Using the records below, quote only the span that opens with the line containing "C5: 1.5uF (plus" and closes with the line containing "U1 pin OUT: 0V -> +12V", exactly and inclusively.

*** Available data Section Begins ***

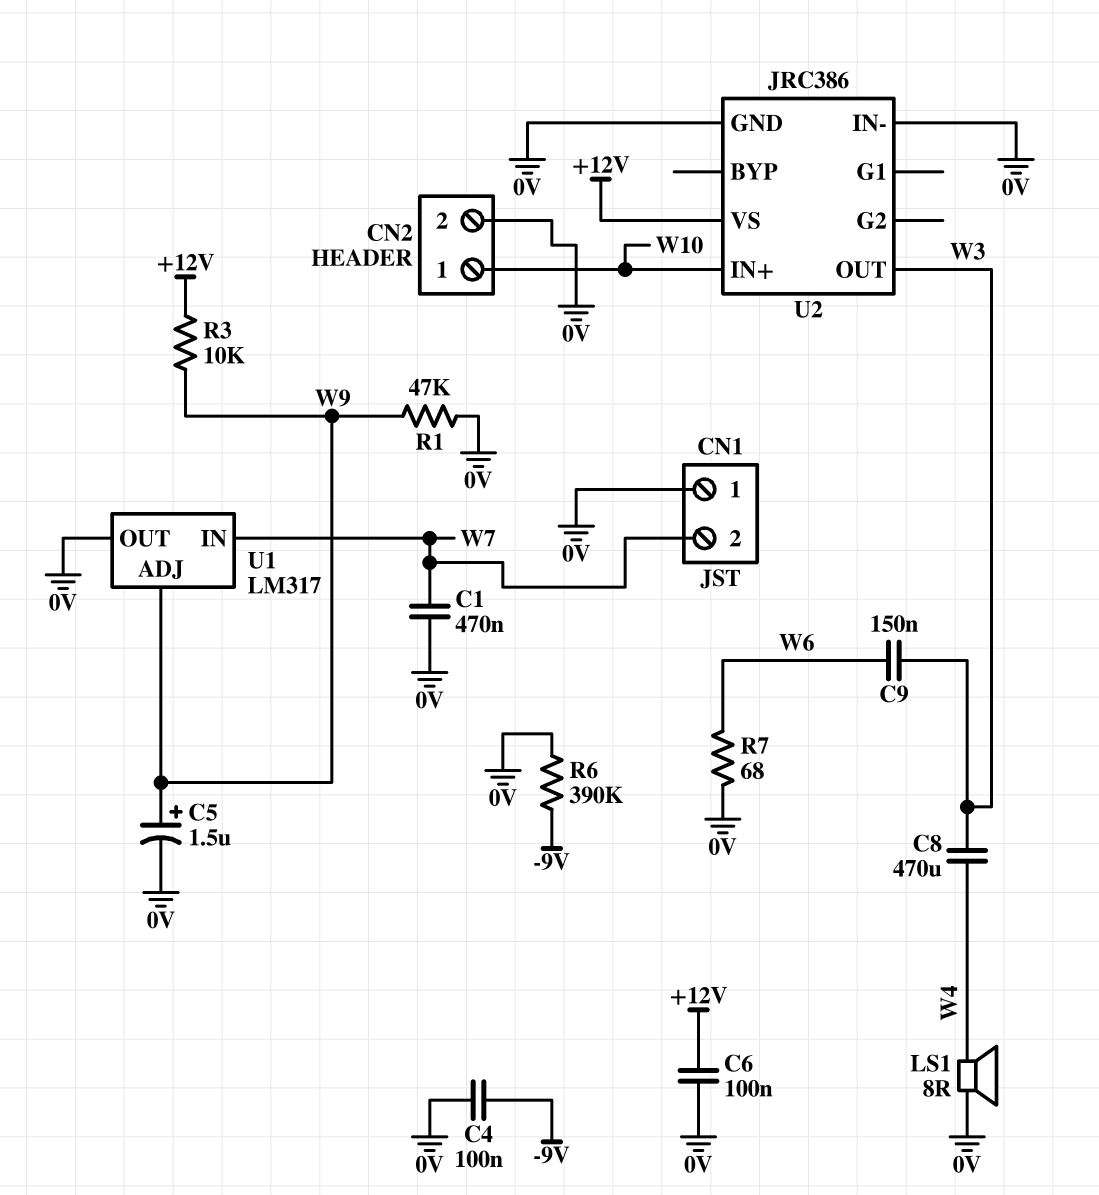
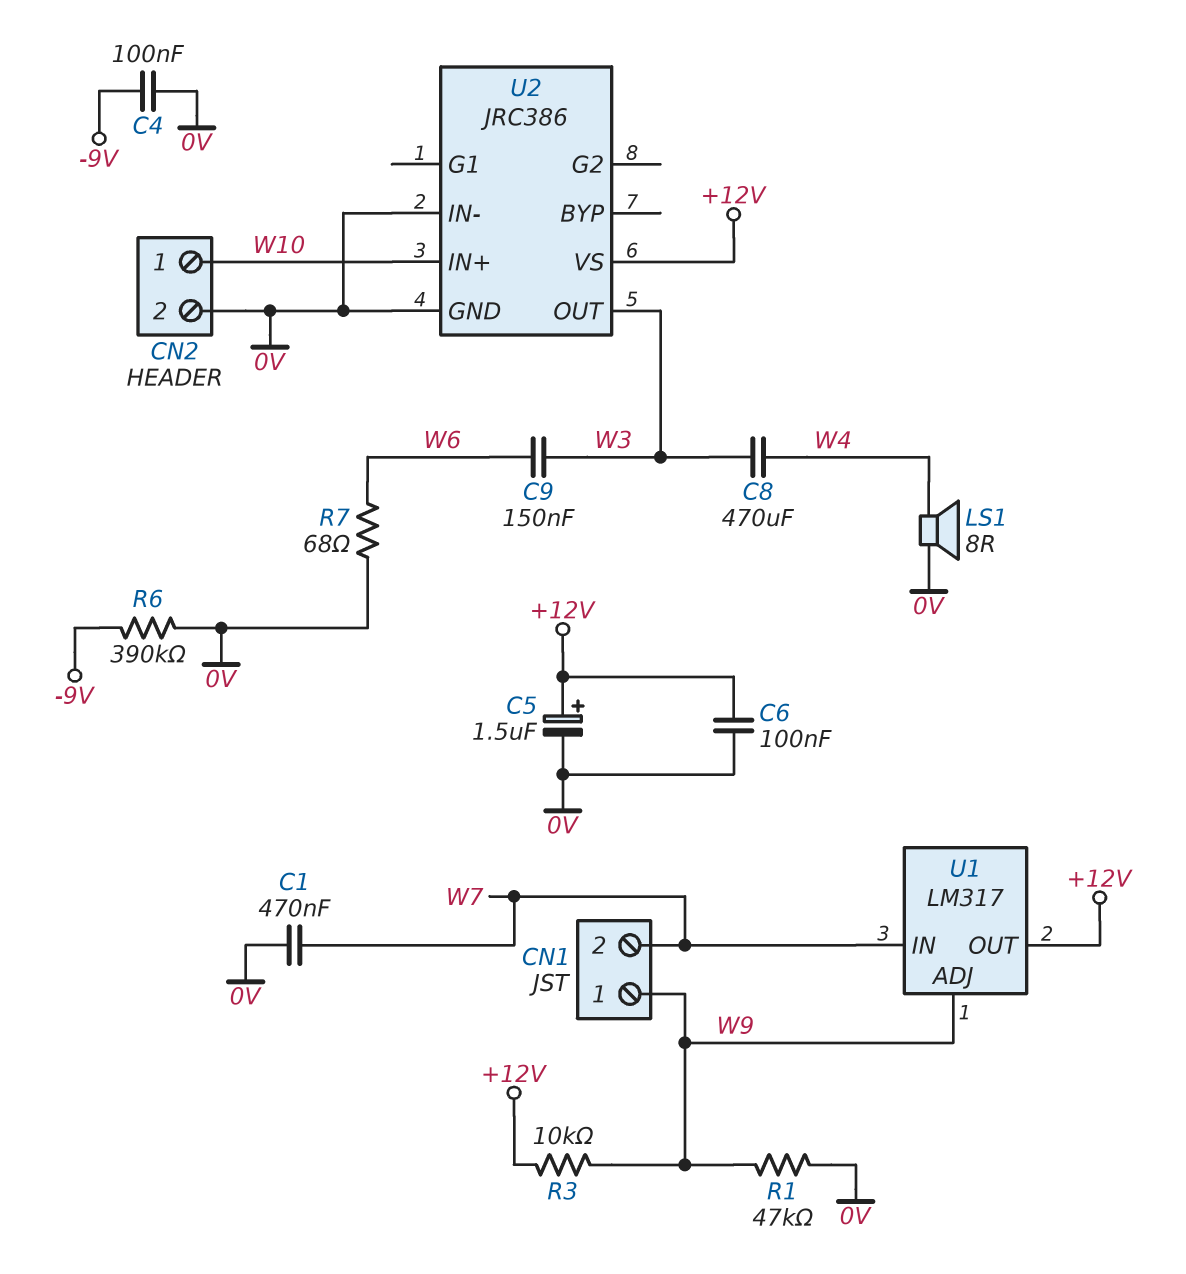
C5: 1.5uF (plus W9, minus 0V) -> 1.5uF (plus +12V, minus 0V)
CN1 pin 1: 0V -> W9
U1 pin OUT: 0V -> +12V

*** Available data Section Ends ***
*** Available data Section Begins ***

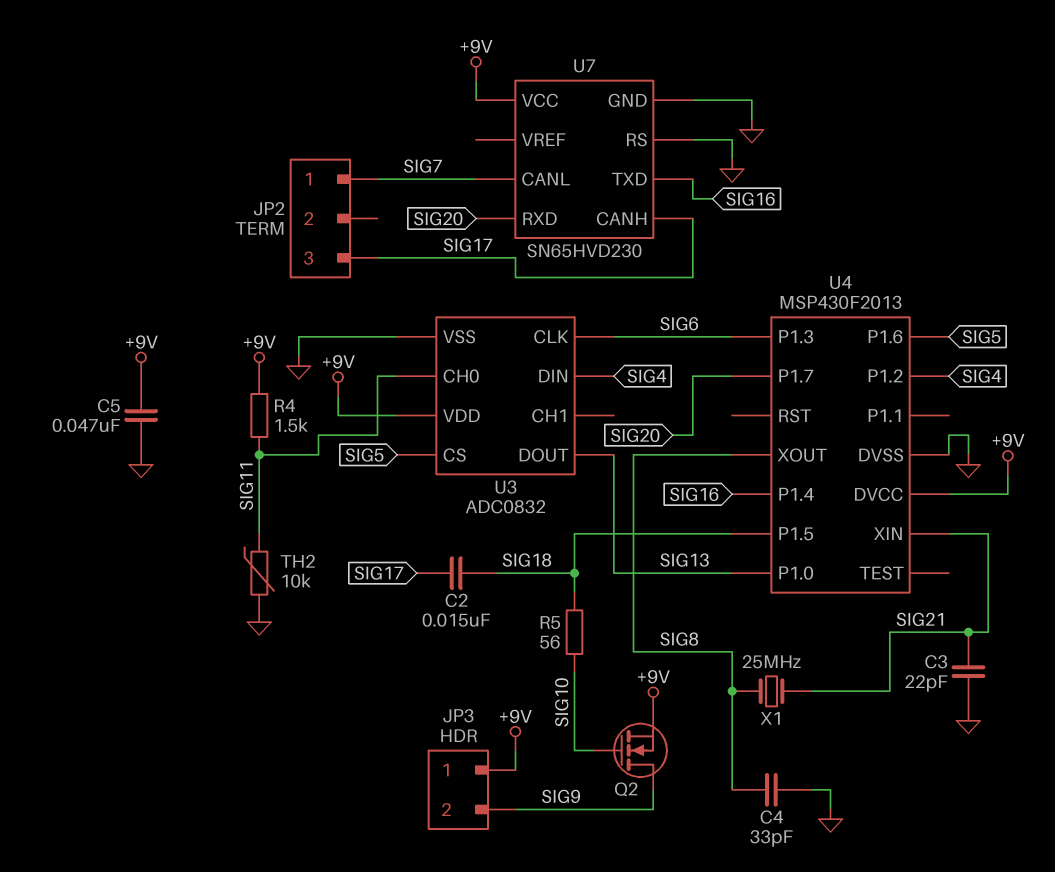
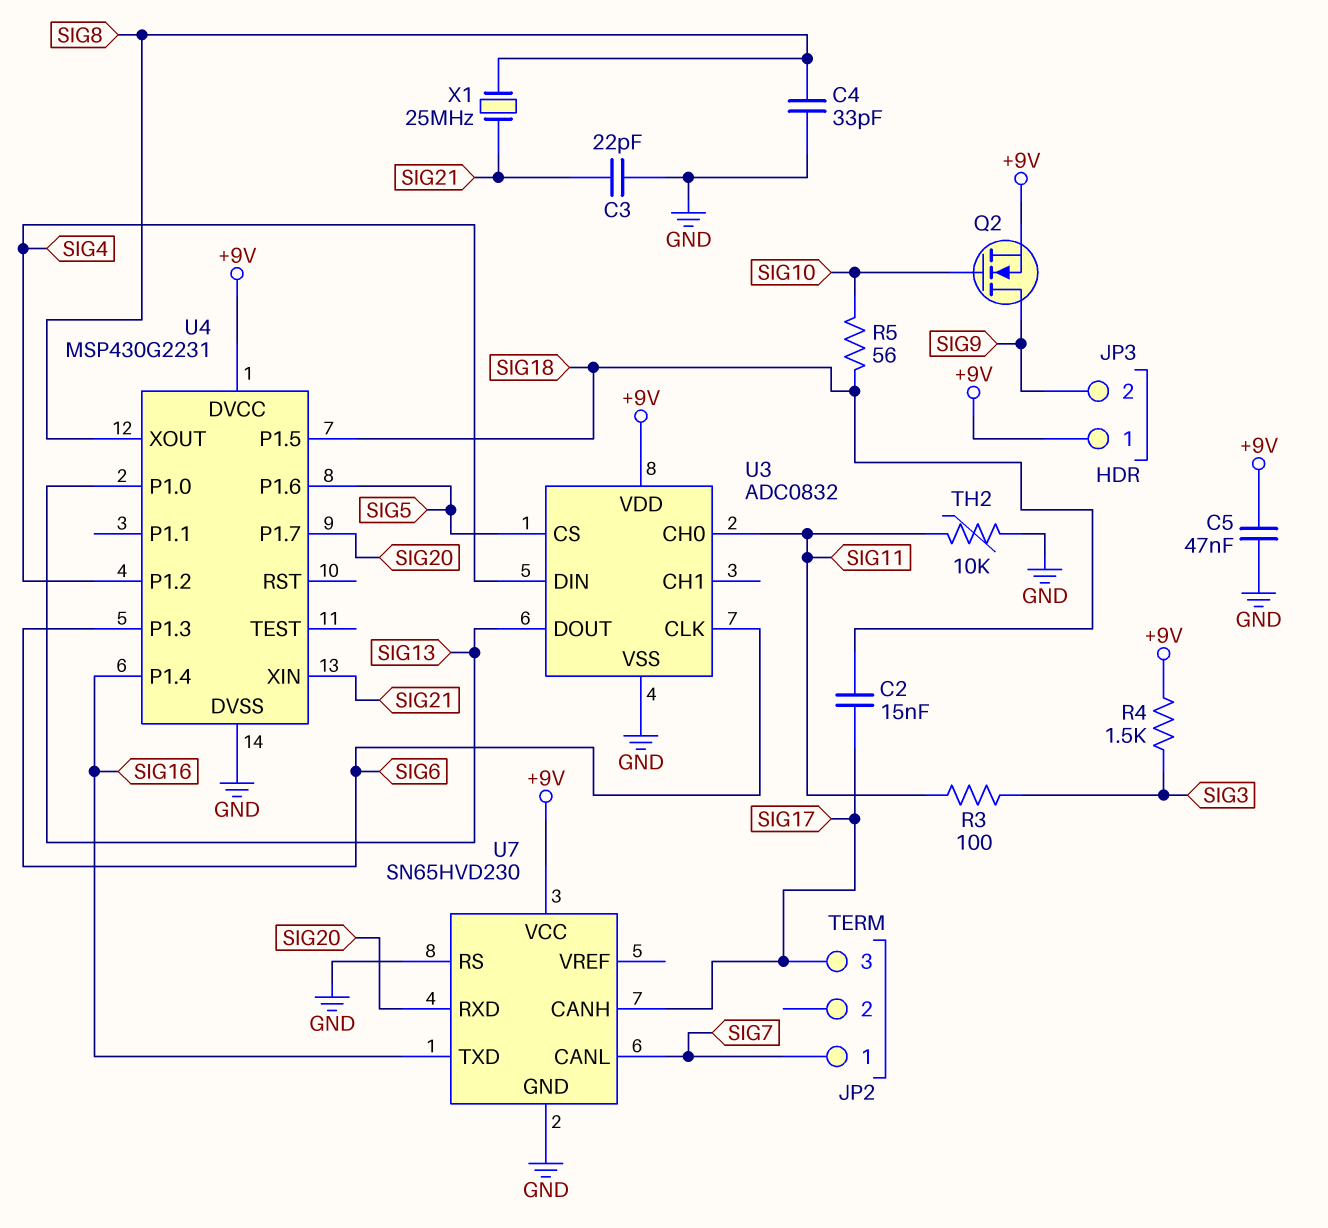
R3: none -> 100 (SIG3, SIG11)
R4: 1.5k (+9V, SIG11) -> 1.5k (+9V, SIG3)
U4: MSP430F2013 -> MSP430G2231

*** Available data Section Ends ***

Response area:
C5: 1.5uF (plus W9, minus 0V) -> 1.5uF (plus +12V, minus 0V)
CN1 pin 1: 0V -> W9
U1 pin OUT: 0V -> +12V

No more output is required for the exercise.